_Stored items_

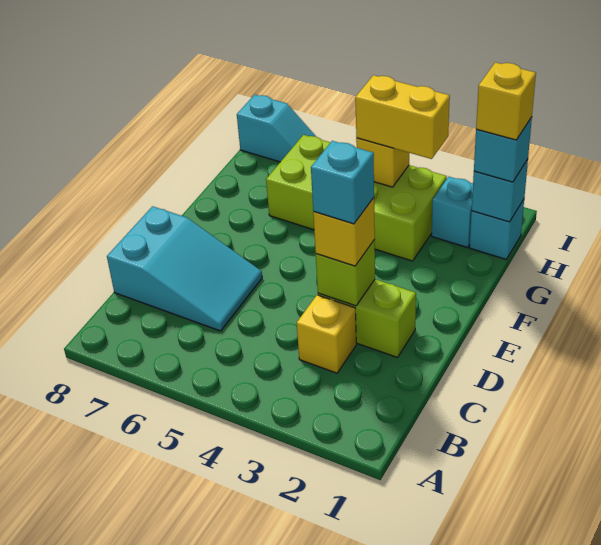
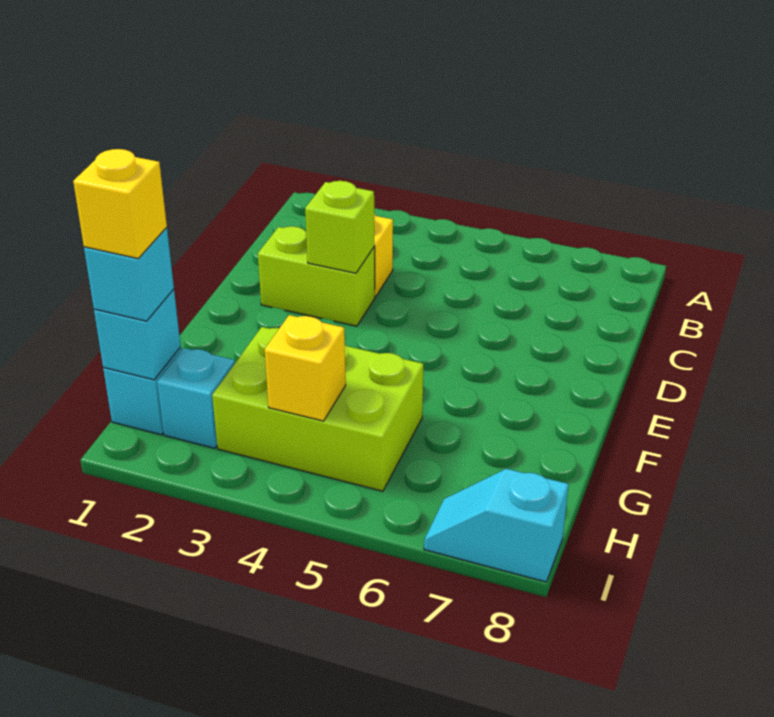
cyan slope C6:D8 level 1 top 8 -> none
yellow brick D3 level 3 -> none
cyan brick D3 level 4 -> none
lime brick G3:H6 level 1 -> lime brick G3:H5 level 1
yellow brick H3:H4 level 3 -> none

...

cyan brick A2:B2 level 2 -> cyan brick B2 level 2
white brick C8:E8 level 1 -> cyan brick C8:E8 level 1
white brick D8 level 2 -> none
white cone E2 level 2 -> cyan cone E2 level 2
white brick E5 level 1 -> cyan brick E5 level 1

_What to work on_
Print again the lines of the entries above that fall between the line holding "yellow brick D3 level 3 -> none" and the line holding "yellow brick H3:H4 level 3 -> none", inclusive, exactly as they stand.

_Expected answer_
yellow brick D3 level 3 -> none
cyan brick D3 level 4 -> none
lime brick G3:H6 level 1 -> lime brick G3:H5 level 1
yellow brick H3:H4 level 3 -> none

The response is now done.